Give the records below again, exactly as they appear.
= Beginning of Section =
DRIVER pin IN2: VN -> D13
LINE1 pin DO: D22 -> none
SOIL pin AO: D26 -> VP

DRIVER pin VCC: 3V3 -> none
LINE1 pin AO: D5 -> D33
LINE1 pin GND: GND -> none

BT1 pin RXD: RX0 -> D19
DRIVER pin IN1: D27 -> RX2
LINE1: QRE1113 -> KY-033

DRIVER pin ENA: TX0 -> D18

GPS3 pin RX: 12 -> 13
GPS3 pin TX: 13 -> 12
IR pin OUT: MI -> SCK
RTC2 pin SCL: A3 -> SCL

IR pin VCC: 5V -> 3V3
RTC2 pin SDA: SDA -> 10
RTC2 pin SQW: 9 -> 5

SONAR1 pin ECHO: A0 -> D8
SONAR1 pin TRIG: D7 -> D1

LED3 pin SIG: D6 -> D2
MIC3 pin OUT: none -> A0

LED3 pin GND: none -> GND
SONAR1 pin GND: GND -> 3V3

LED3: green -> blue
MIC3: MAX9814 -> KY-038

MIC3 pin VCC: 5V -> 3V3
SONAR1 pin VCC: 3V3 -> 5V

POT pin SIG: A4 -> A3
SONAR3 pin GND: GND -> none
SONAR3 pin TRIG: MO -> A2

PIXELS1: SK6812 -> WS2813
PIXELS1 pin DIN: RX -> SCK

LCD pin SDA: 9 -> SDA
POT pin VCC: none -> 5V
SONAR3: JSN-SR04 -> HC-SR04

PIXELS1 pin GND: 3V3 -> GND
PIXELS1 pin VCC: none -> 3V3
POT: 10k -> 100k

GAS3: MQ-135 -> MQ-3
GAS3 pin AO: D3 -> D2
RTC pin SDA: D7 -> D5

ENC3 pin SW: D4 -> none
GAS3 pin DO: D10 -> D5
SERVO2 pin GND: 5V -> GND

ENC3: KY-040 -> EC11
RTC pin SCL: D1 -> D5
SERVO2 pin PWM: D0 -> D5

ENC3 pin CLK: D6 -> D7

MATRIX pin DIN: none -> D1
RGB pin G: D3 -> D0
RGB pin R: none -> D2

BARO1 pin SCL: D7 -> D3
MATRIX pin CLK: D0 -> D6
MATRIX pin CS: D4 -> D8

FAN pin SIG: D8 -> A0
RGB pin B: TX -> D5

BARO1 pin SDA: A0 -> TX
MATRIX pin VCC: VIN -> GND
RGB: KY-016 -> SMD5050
= End of Section =
## Exercise solution
DRIVER pin IN2: VN -> D13
LINE1 pin DO: D22 -> none
SOIL pin AO: D26 -> VP

DRIVER pin VCC: 3V3 -> none
LINE1 pin AO: D5 -> D33
LINE1 pin GND: GND -> none

BT1 pin RXD: RX0 -> D19
DRIVER pin IN1: D27 -> RX2
LINE1: QRE1113 -> KY-033

DRIVER pin ENA: TX0 -> D18

GPS3 pin RX: 12 -> 13
GPS3 pin TX: 13 -> 12
IR pin OUT: MI -> SCK
RTC2 pin SCL: A3 -> SCL

IR pin VCC: 5V -> 3V3
RTC2 pin SDA: SDA -> 10
RTC2 pin SQW: 9 -> 5

SONAR1 pin ECHO: A0 -> D8
SONAR1 pin TRIG: D7 -> D1

LED3 pin SIG: D6 -> D2
MIC3 pin OUT: none -> A0

LED3 pin GND: none -> GND
SONAR1 pin GND: GND -> 3V3

LED3: green -> blue
MIC3: MAX9814 -> KY-038

MIC3 pin VCC: 5V -> 3V3
SONAR1 pin VCC: 3V3 -> 5V

POT pin SIG: A4 -> A3
SONAR3 pin GND: GND -> none
SONAR3 pin TRIG: MO -> A2

PIXELS1: SK6812 -> WS2813
PIXELS1 pin DIN: RX -> SCK

LCD pin SDA: 9 -> SDA
POT pin VCC: none -> 5V
SONAR3: JSN-SR04 -> HC-SR04

PIXELS1 pin GND: 3V3 -> GND
PIXELS1 pin VCC: none -> 3V3
POT: 10k -> 100k

GAS3: MQ-135 -> MQ-3
GAS3 pin AO: D3 -> D2
RTC pin SDA: D7 -> D5

ENC3 pin SW: D4 -> none
GAS3 pin DO: D10 -> D5
SERVO2 pin GND: 5V -> GND

ENC3: KY-040 -> EC11
RTC pin SCL: D1 -> D5
SERVO2 pin PWM: D0 -> D5

ENC3 pin CLK: D6 -> D7

MATRIX pin DIN: none -> D1
RGB pin G: D3 -> D0
RGB pin R: none -> D2

BARO1 pin SCL: D7 -> D3
MATRIX pin CLK: D0 -> D6
MATRIX pin CS: D4 -> D8

FAN pin SIG: D8 -> A0
RGB pin B: TX -> D5

BARO1 pin SDA: A0 -> TX
MATRIX pin VCC: VIN -> GND
RGB: KY-016 -> SMD5050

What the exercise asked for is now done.